%%
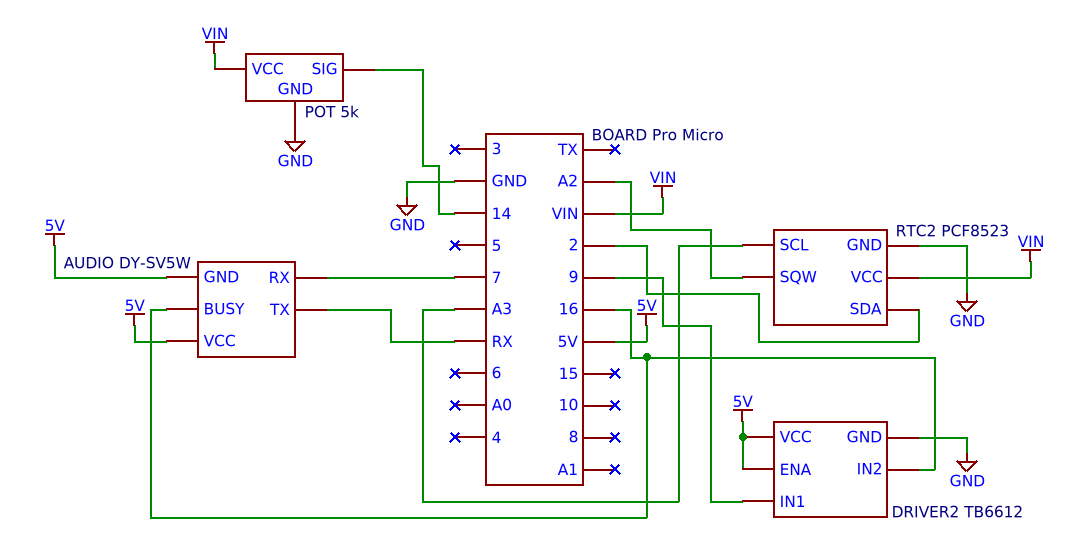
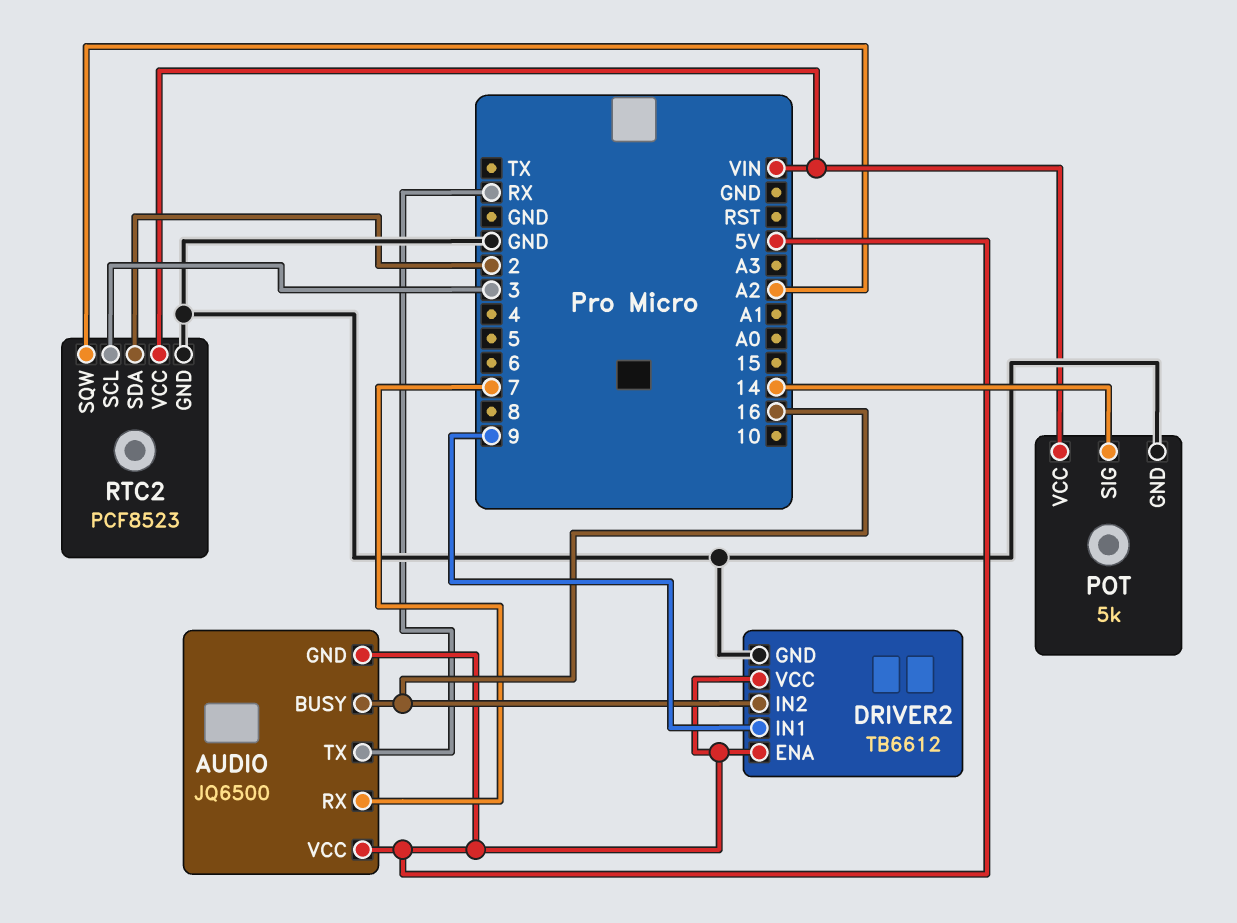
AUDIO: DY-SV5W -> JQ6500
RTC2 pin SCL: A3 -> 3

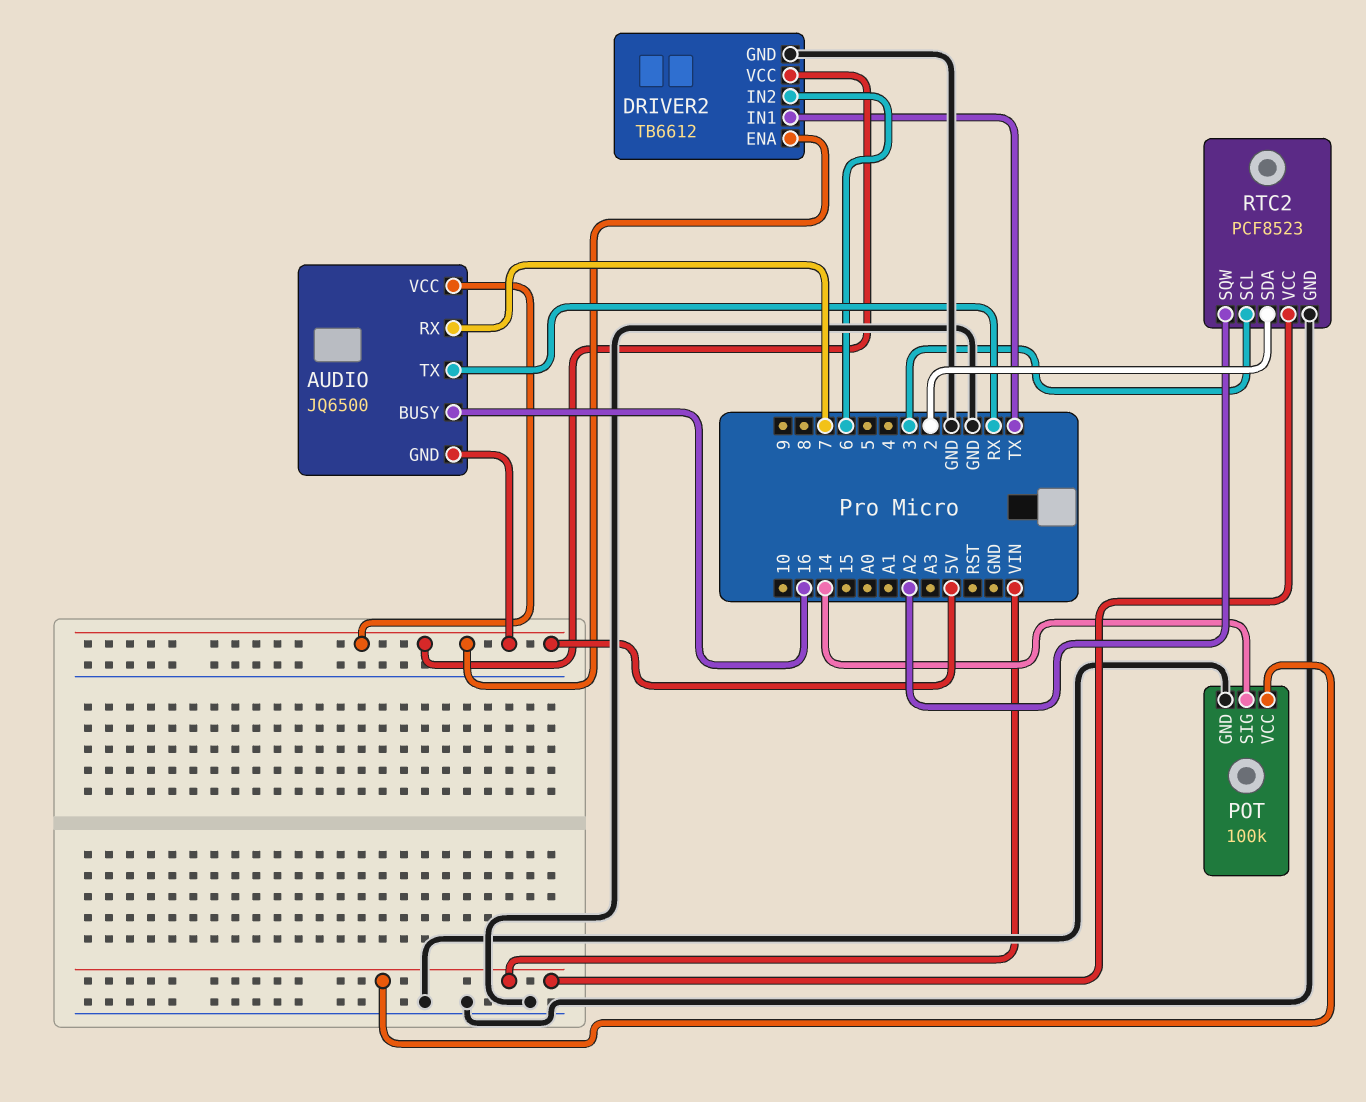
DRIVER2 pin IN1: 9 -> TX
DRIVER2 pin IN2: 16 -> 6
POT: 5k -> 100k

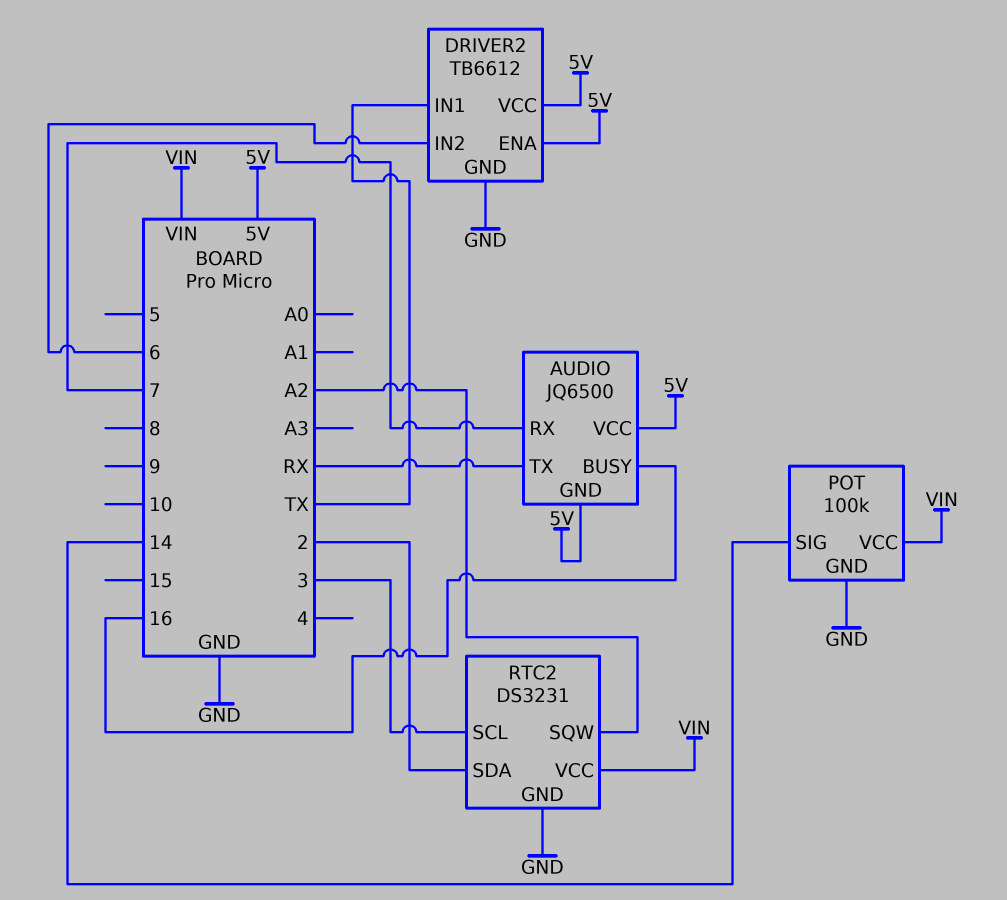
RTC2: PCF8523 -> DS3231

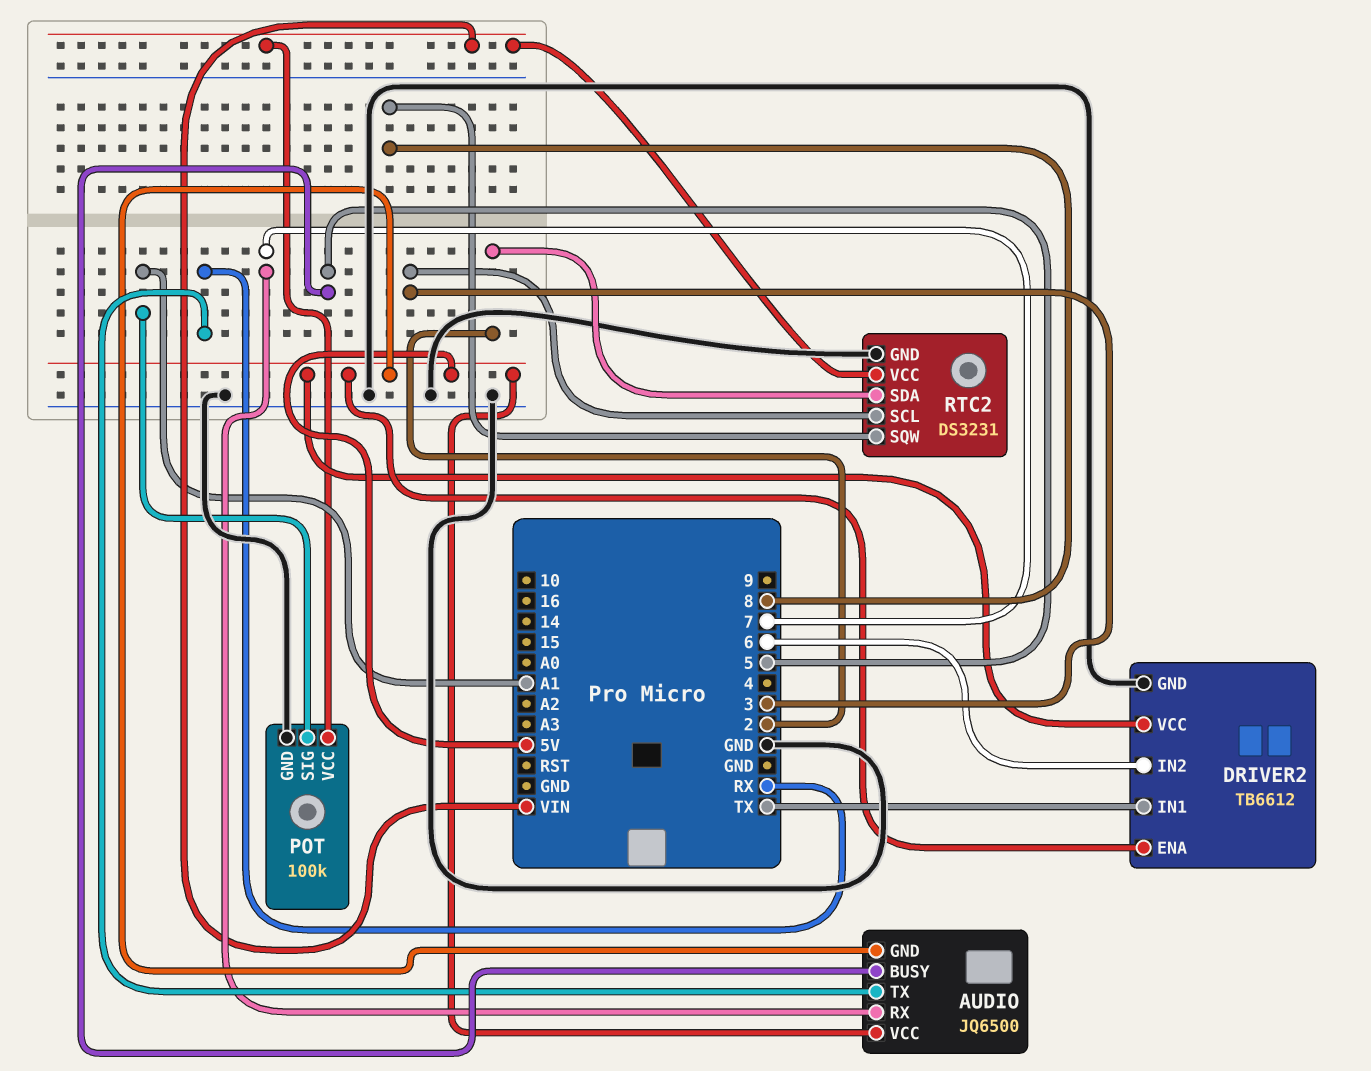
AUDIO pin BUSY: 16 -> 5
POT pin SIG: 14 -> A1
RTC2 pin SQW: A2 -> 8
%%
Find the word "AUDIO" in the entries above and gather every line that holds it.

:: Response ::
AUDIO: DY-SV5W -> JQ6500
AUDIO pin BUSY: 16 -> 5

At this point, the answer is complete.